WORK TO BE COMPLETED: What follows is a set of records; restate each one word for word and drop the pictures.

Object matching data
-.-.-
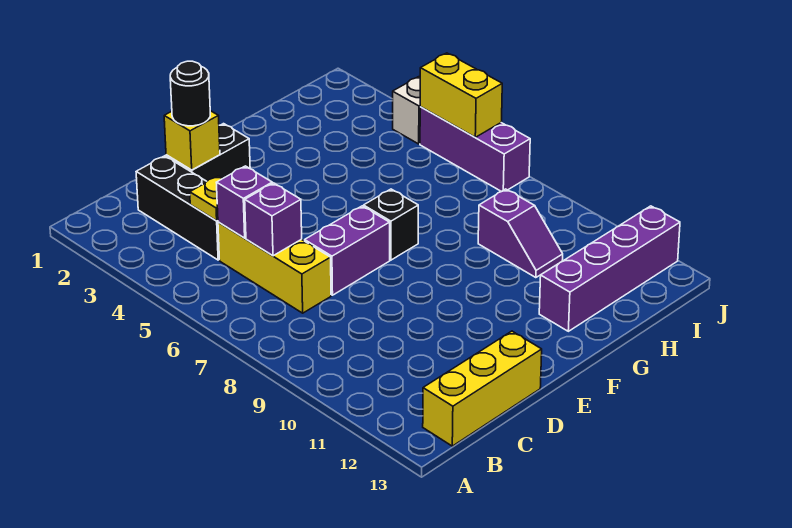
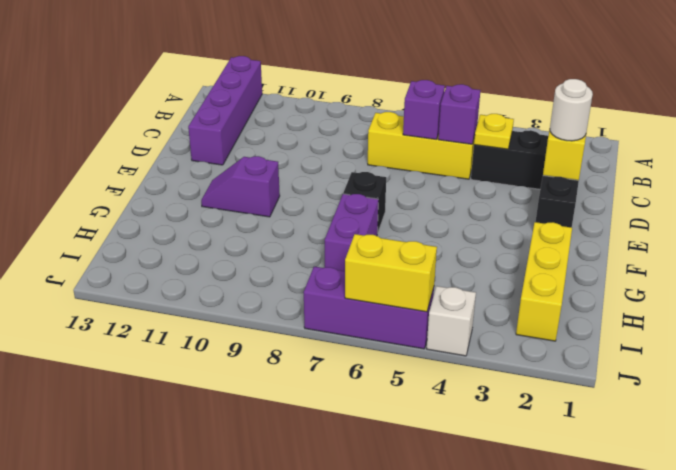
yellow brick B13:D13 level 1 -> yellow brick G2:I2 level 1
black round brick D2 level 3 -> white round brick D2 level 3
purple brick D7:E7 level 1 -> purple brick G7:H7 level 1
purple brick G12:J12 level 1 -> purple brick A12:D12 level 1
purple slope H9:H10 level 1 top 9 -> purple slope F10:F11 level 1 top 10

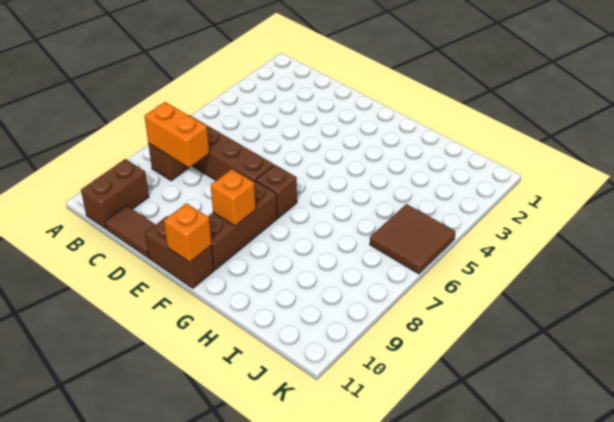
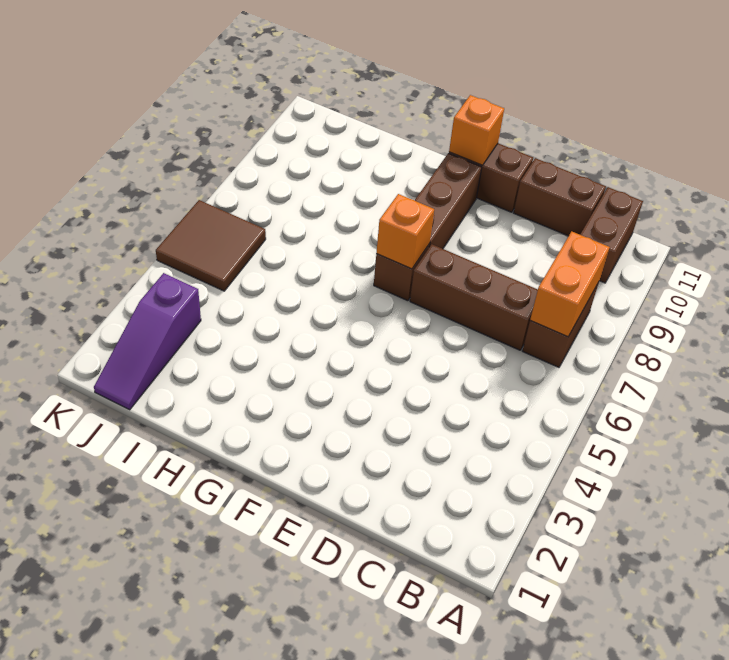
orange brick B8:C8 level 2 -> orange brick B7:B8 level 2
brown tile C11:D11 level 1 -> brown brick C11:D11 level 1
orange brick F9 level 2 -> orange brick F7 level 2
none -> purple slope J1:J3 level 1 top 3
-.-.-
SOLUTION TO THIS TASK:
yellow brick B13:D13 level 1 -> yellow brick G2:I2 level 1
black round brick D2 level 3 -> white round brick D2 level 3
purple brick D7:E7 level 1 -> purple brick G7:H7 level 1
purple brick G12:J12 level 1 -> purple brick A12:D12 level 1
purple slope H9:H10 level 1 top 9 -> purple slope F10:F11 level 1 top 10

orange brick B8:C8 level 2 -> orange brick B7:B8 level 2
brown tile C11:D11 level 1 -> brown brick C11:D11 level 1
orange brick F9 level 2 -> orange brick F7 level 2
none -> purple slope J1:J3 level 1 top 3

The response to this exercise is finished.